Leave the images behind and copy every record exactly.

» **INFORMATION GIVEN**
◇ ◇ ◇ ◇ ◇ ◇ ◇

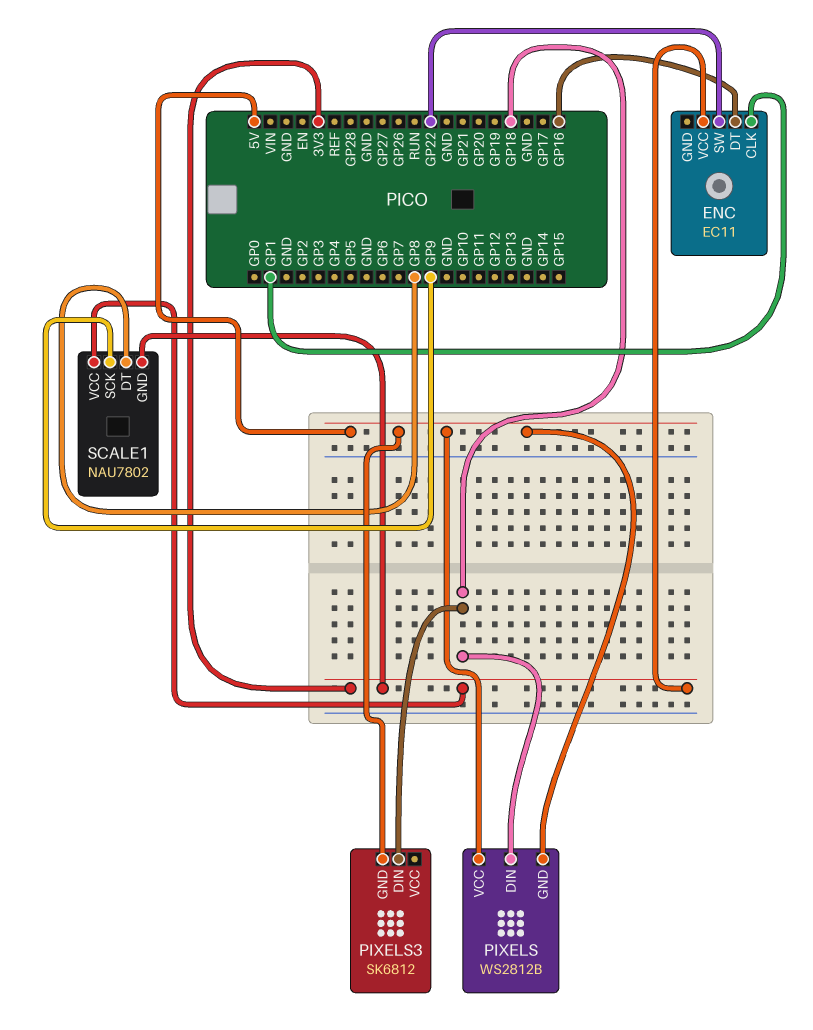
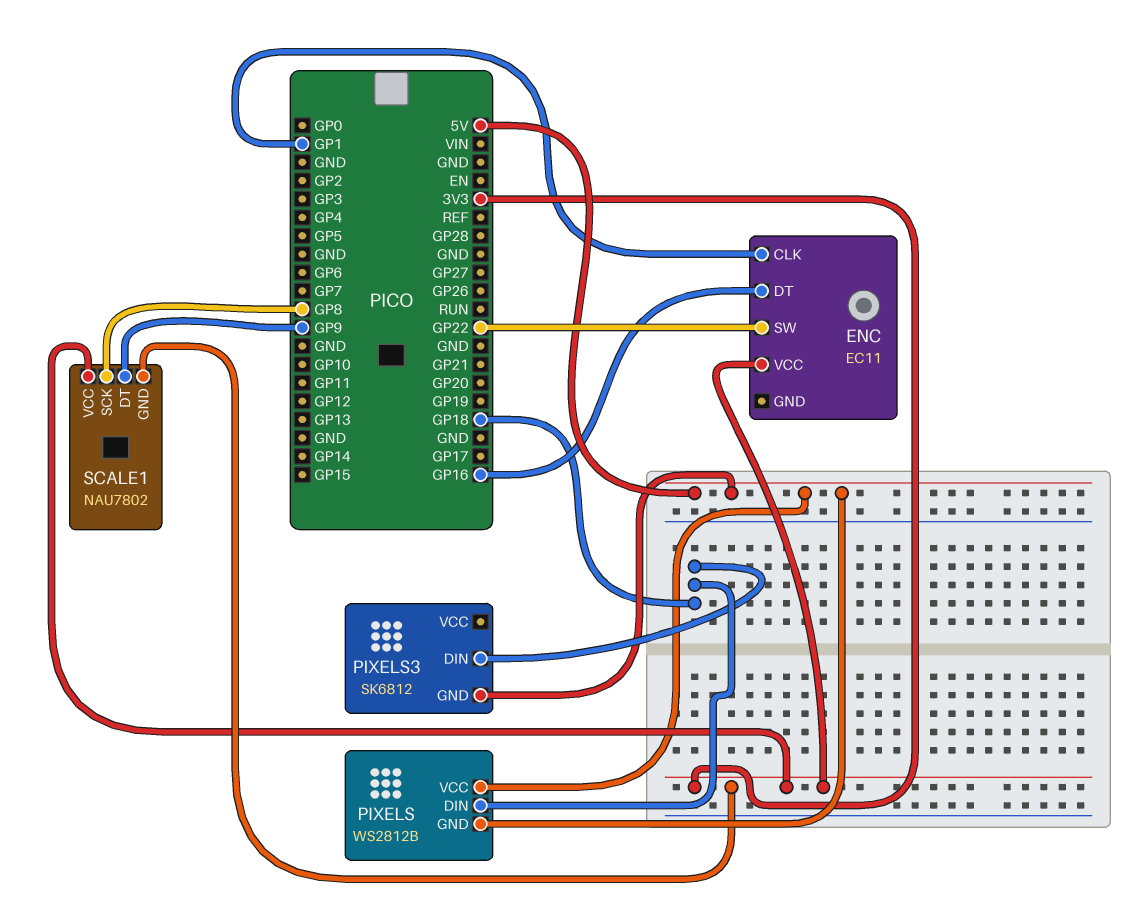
SCALE1 pin DT: GP8 -> GP9
SCALE1 pin SCK: GP9 -> GP8

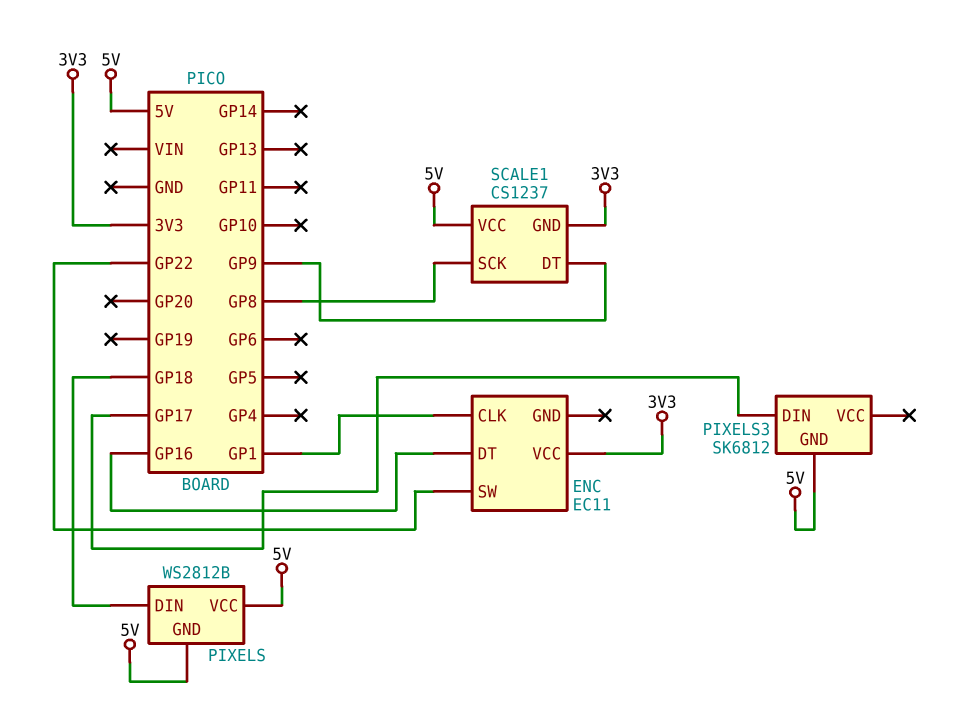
PIXELS3 pin DIN: GP18 -> GP17
SCALE1: NAU7802 -> CS1237
SCALE1 pin VCC: 3V3 -> 5V

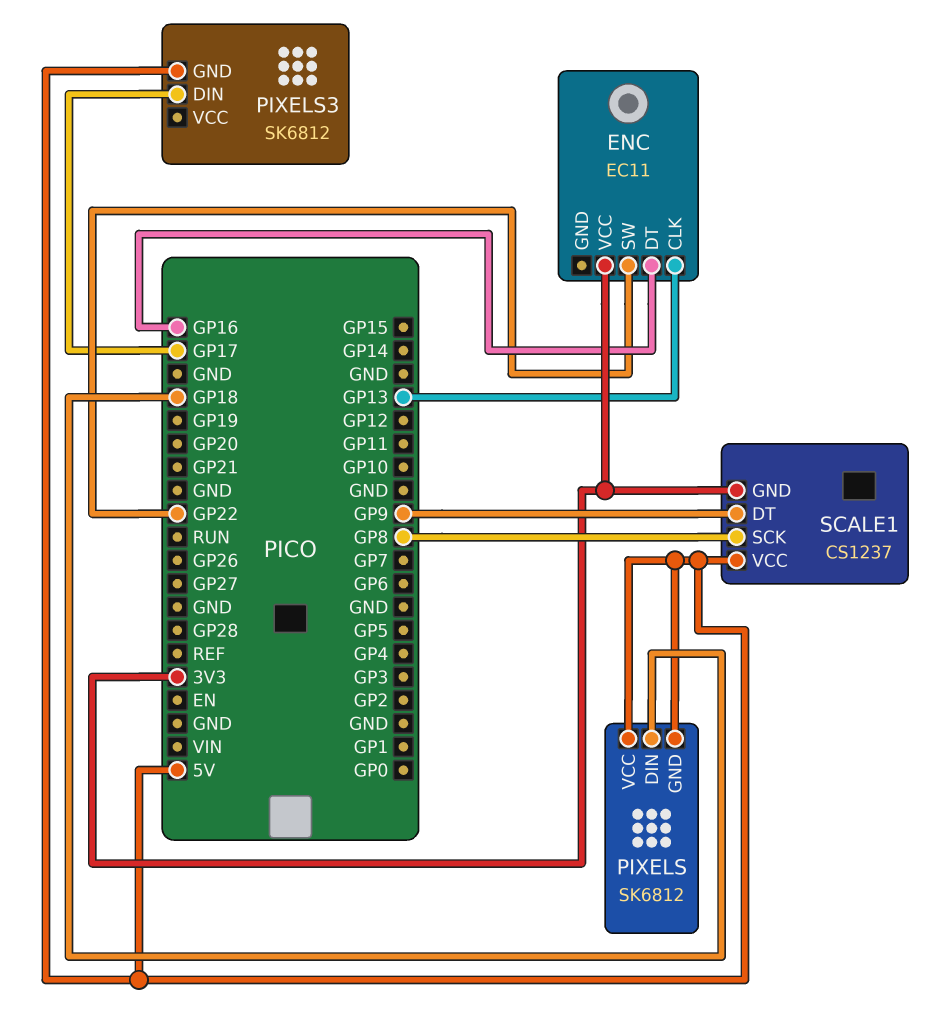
ENC pin CLK: GP1 -> GP13
PIXELS: WS2812B -> SK6812

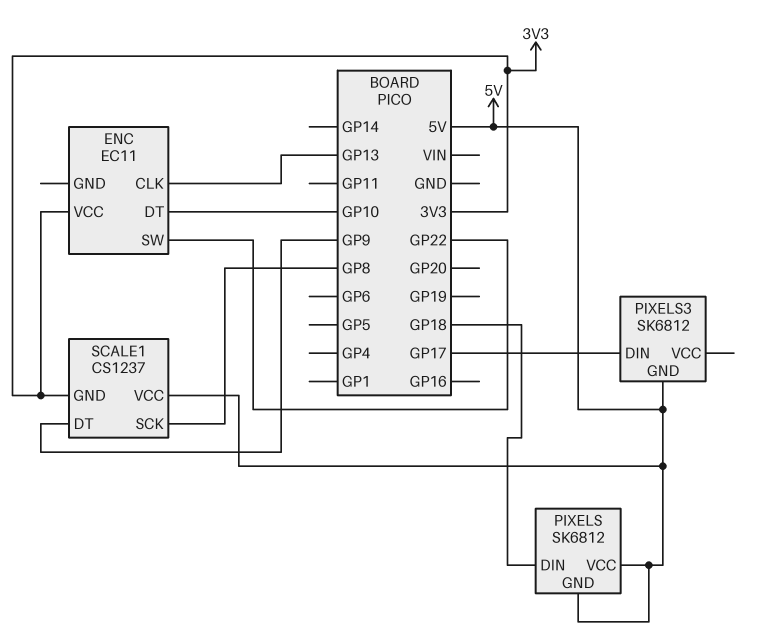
ENC pin DT: GP16 -> GP10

◇ ◇ ◇ ◇ ◇ ◇ ◇

» **ANSWER BOX**
SCALE1 pin DT: GP8 -> GP9
SCALE1 pin SCK: GP9 -> GP8

PIXELS3 pin DIN: GP18 -> GP17
SCALE1: NAU7802 -> CS1237
SCALE1 pin VCC: 3V3 -> 5V

ENC pin CLK: GP1 -> GP13
PIXELS: WS2812B -> SK6812

ENC pin DT: GP16 -> GP10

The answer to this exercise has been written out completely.